Problem statement
Please copy every line from the following entries in which the word "green" appears.

━━━━━━━━

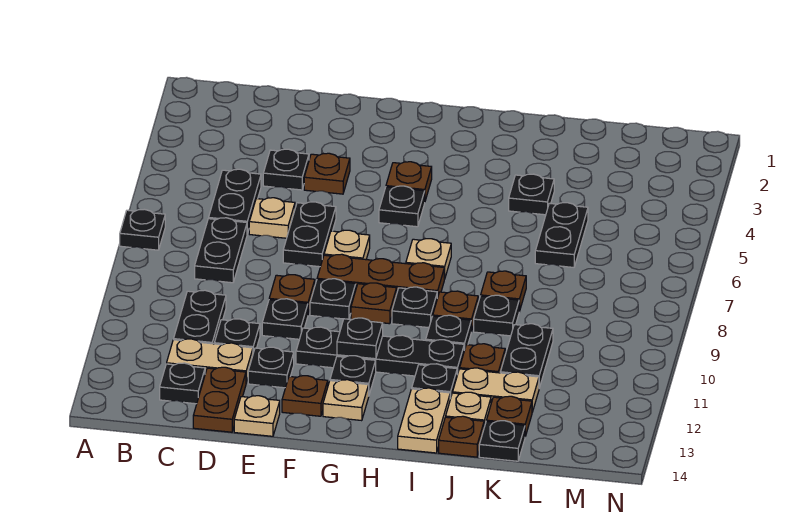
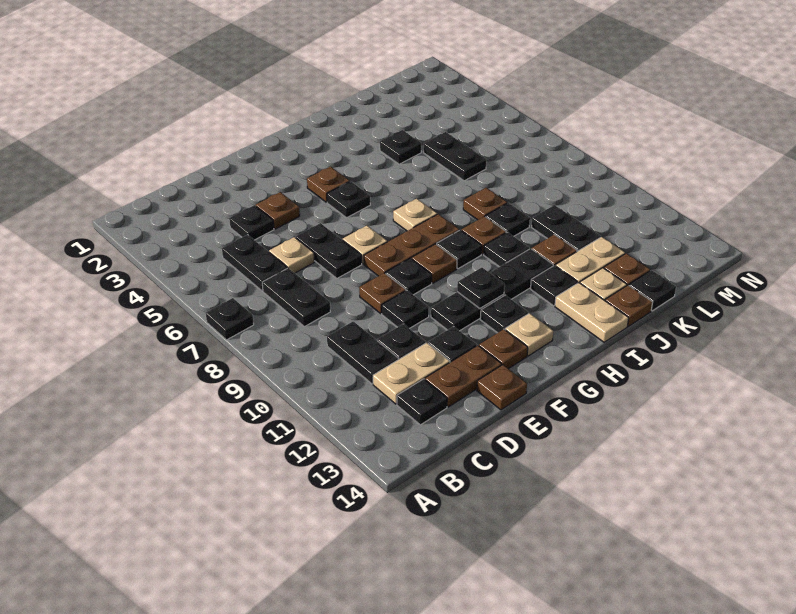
brown plate D13:D14 level 1 -> brown plate D13:E13 level 1
tan plate E14 level 1 -> brown plate E14 level 1

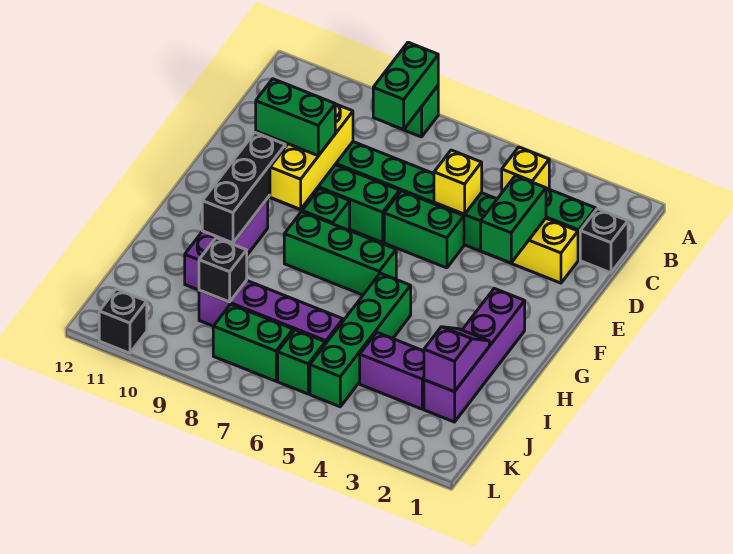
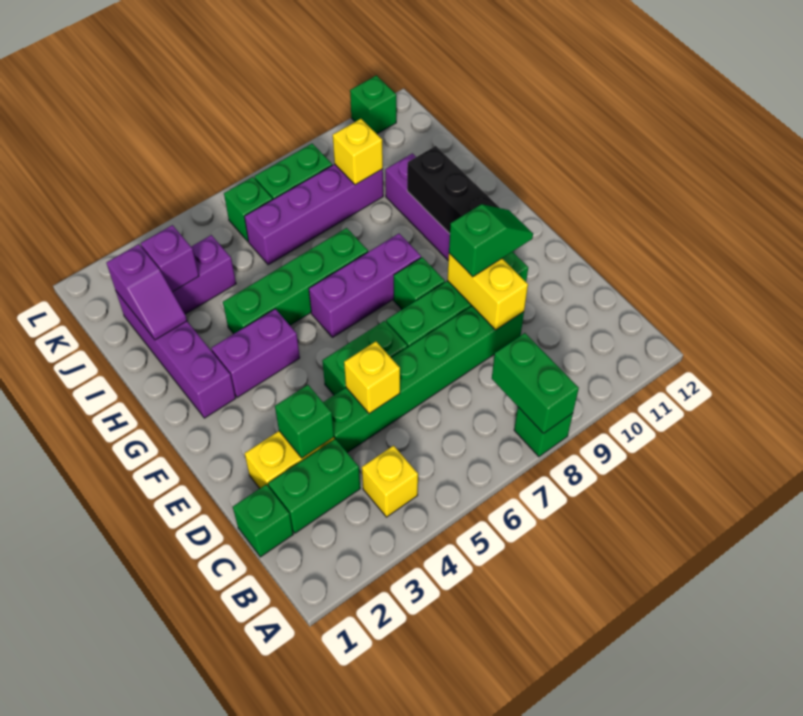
black brick C1 level 1 -> green brick C1 level 1
green brick D3:E3 level 2 -> green brick D3 level 2
yellow brick D9:F9 level 2 -> yellow brick D9:E9 level 2
green brick E9:E10 level 3 -> green slope E9:E10 level 3 top 9
none -> purple brick G3:G4 level 1
green brick G6:G8 level 1 -> purple brick G6:G8 level 1
green brick H5:K5 level 1 -> green brick H4:H7 level 1
none -> purple brick J3 level 2
black brick J9 level 2 -> yellow brick J9 level 2
black brick L11 level 1 -> green brick L11 level 1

━━━━━━━━

Answer to the problem
black brick C1 level 1 -> green brick C1 level 1
green brick D3:E3 level 2 -> green brick D3 level 2
green brick E9:E10 level 3 -> green slope E9:E10 level 3 top 9
green brick G6:G8 level 1 -> purple brick G6:G8 level 1
green brick H5:K5 level 1 -> green brick H4:H7 level 1
black brick L11 level 1 -> green brick L11 level 1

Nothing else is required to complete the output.